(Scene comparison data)
▼▼▼

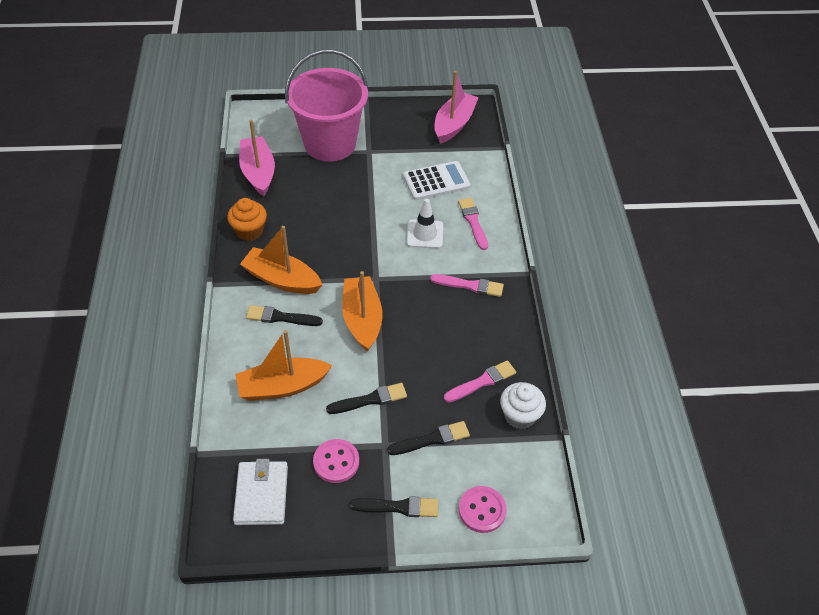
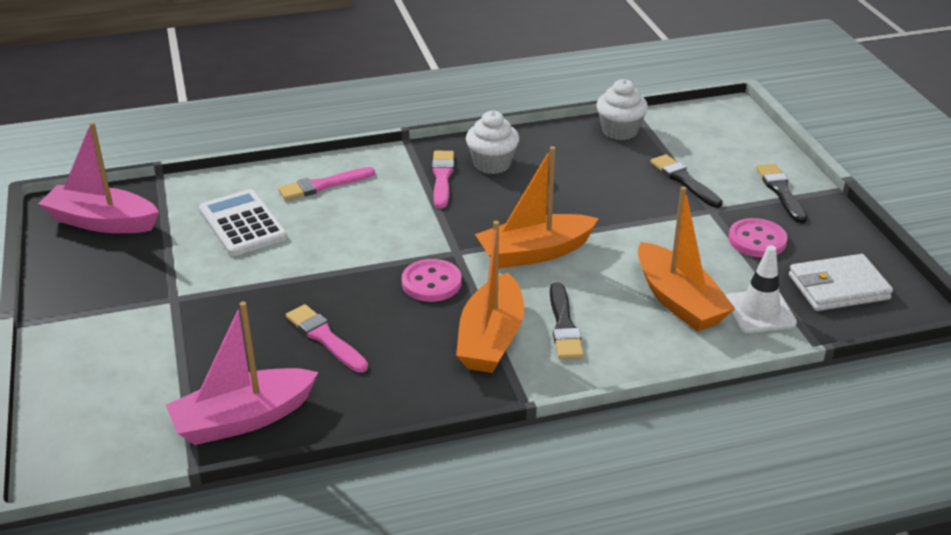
camera: 100 degrees left, 15 degrees down
(249, 231) = (396, 397): orange cupcake -> none
(330, 144) = (155, 345): pink bucket -> none
(370, 400) = (657, 228): black brush -> none
(425, 234) = (357, 221): white traffic cone -> white traffic cone (759, 311)
(482, 318) = (492, 164): none -> white cupcake
(482, 382) = (588, 156): pink brush -> pink brush (325, 338)
(482, 510) = (747, 143): pink button -> pink button (431, 283)

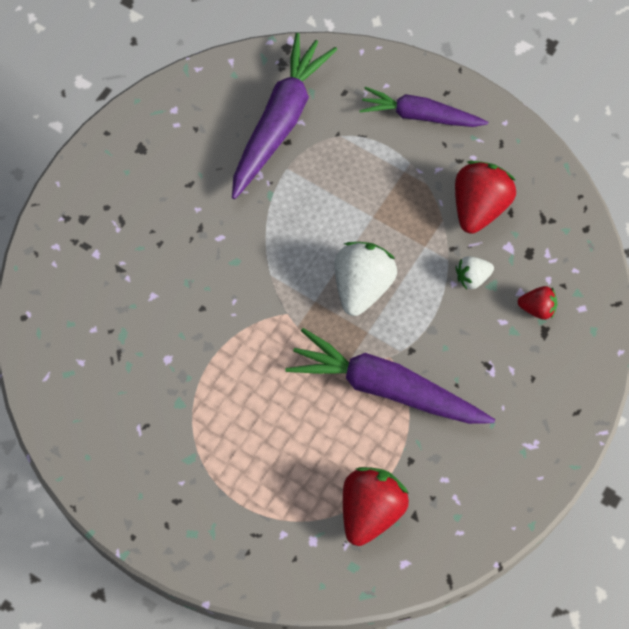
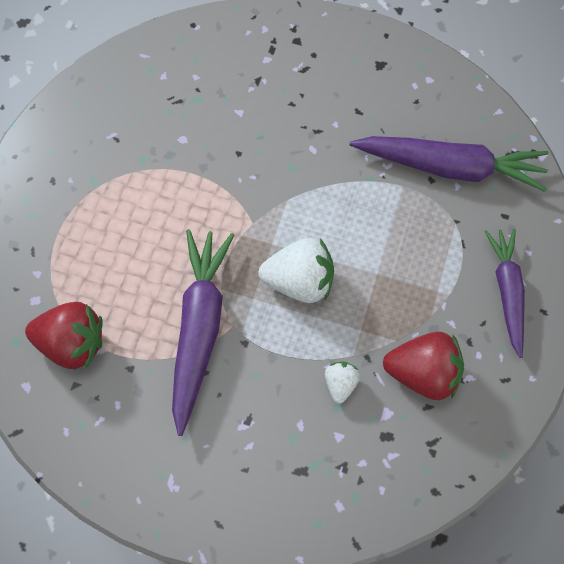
camera: 75 degrees right, 0 degrees up
(472, 277) = (340, 384): white strawberry -> white strawberry turned 45 degrees clockwise
(537, 308) = (325, 458): red strawberry -> none

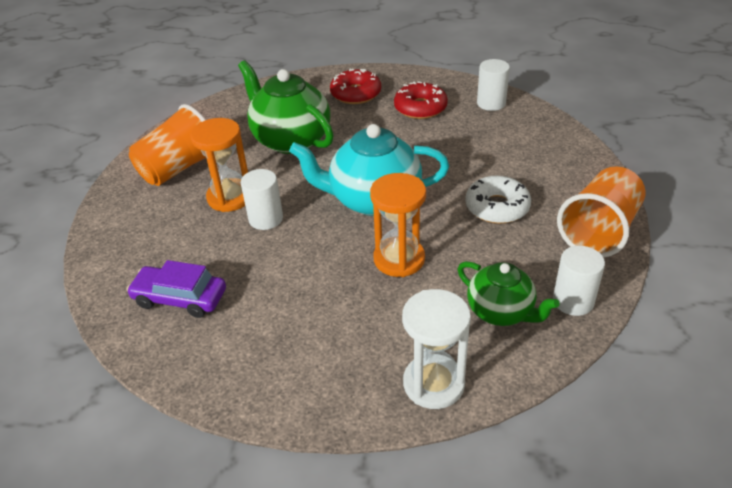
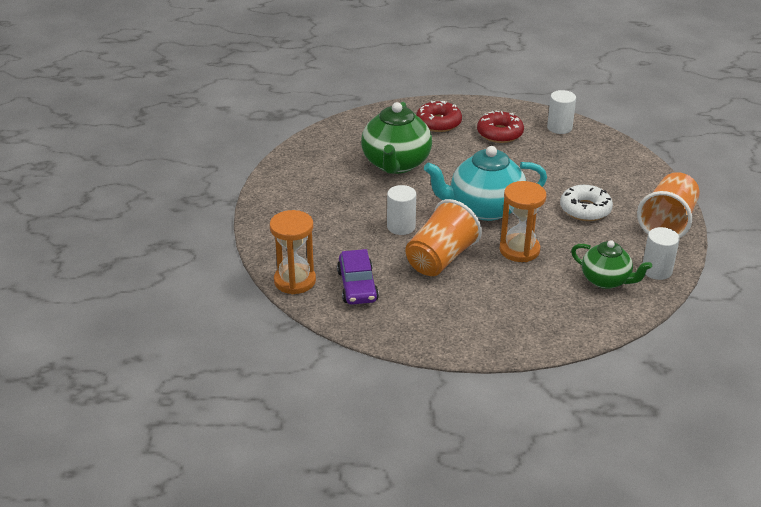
camera: 10 degrees left, 5 degrees down
(179, 168) = (307, 191): orange cup -> orange cup (440, 259)
(180, 298) = (357, 286): purple car -> purple car turned 105 degrees counterclockwise
(230, 197) = (363, 212): orange hourglass -> orange hourglass (295, 281)
(290, 140) = (396, 164): green teapot -> green teapot turned 120 degrees counterclockwise
(433, 384) = (570, 327): white hourglass -> none

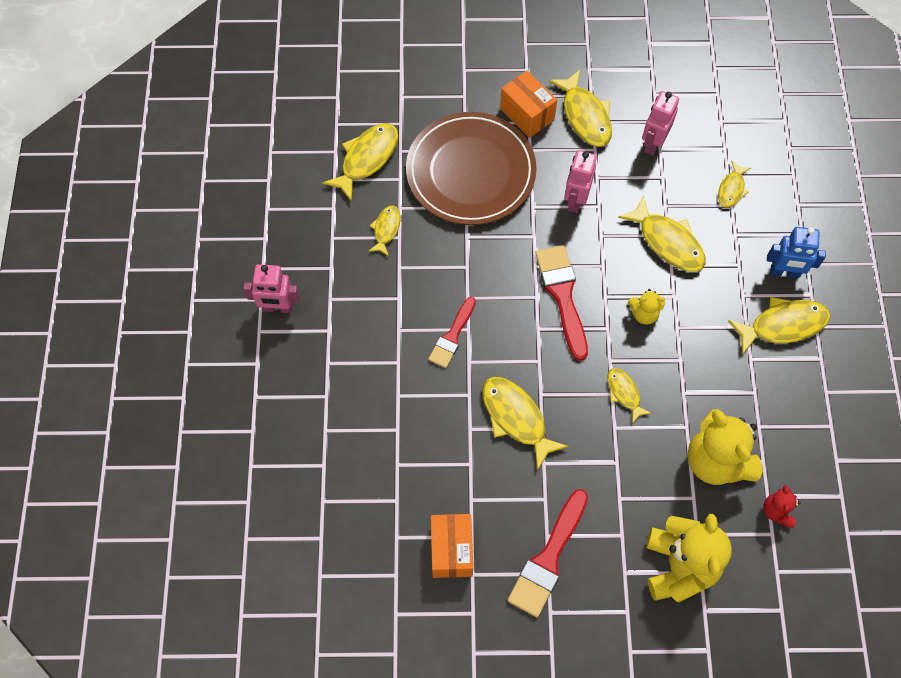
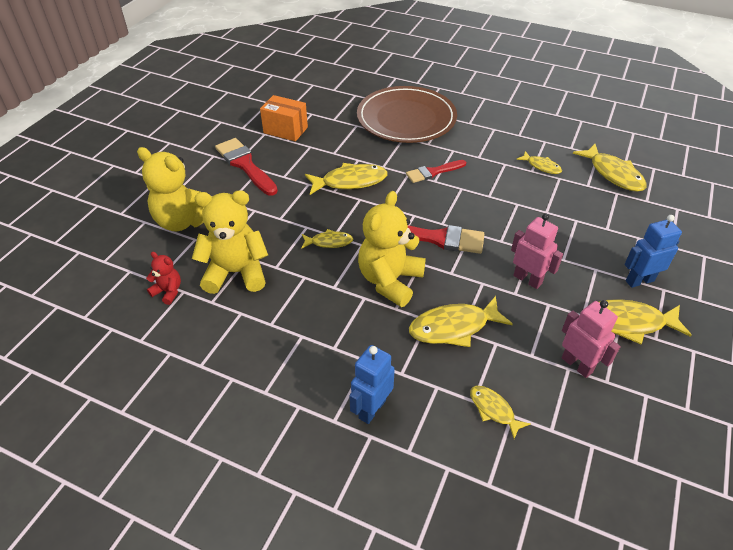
camera: 115 degrees right, 20 degrees down
(278, 308) = (497, 108): pink robot -> none
(452, 336) = (433, 172): red brush -> red brush turned 75 degrees counterclockwise
(470, 172) = (582, 225): brown plate -> brown plate (406, 118)
(527, 114) = (639, 280): orange box -> blue robot
(644, 314) = (390, 281): yellow teddy bear -> yellow teddy bear, size x2.07
(783, 325) = (317, 378): yellow fish -> none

▲▲▲

▶ **Exercise objective**
Which lines in the records contain the word "robot"? Copy each one.

▶ **The completed task**
(278, 308) = (497, 108): pink robot -> none
(527, 114) = (639, 280): orange box -> blue robot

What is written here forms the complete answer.